§ **WHAT THIS TASK INVOLVES**:
Read through the records. Copy each line that has the word "plus".
# # # # #
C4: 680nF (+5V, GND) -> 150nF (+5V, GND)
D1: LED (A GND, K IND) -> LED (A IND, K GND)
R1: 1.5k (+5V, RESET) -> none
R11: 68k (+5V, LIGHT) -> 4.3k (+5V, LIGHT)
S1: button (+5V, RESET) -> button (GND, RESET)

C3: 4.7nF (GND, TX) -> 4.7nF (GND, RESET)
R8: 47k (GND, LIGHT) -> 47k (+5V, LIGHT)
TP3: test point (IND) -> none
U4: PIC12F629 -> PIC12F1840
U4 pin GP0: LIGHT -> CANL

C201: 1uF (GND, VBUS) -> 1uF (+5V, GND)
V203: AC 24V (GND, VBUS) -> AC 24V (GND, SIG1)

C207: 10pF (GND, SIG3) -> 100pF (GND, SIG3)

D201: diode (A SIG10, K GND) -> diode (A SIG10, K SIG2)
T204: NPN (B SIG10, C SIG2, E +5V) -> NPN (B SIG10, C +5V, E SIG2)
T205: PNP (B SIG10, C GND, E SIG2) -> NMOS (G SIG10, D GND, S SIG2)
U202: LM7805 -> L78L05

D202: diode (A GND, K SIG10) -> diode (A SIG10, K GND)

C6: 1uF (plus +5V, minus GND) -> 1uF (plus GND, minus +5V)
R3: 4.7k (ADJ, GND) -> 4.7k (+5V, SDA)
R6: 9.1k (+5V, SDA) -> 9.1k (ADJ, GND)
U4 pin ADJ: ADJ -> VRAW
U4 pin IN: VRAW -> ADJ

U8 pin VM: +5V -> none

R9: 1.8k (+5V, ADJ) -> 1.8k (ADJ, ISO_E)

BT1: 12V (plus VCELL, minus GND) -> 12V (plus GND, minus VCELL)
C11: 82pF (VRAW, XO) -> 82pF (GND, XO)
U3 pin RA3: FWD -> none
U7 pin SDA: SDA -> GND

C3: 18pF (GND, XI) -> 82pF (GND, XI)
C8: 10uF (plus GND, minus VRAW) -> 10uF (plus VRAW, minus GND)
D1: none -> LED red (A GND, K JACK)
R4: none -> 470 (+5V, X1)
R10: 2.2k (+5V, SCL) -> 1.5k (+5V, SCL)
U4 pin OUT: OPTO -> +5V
# # # # #
§ **RESULT BELOW**:
C6: 1uF (plus +5V, minus GND) -> 1uF (plus GND, minus +5V)
BT1: 12V (plus VCELL, minus GND) -> 12V (plus GND, minus VCELL)
C8: 10uF (plus GND, minus VRAW) -> 10uF (plus VRAW, minus GND)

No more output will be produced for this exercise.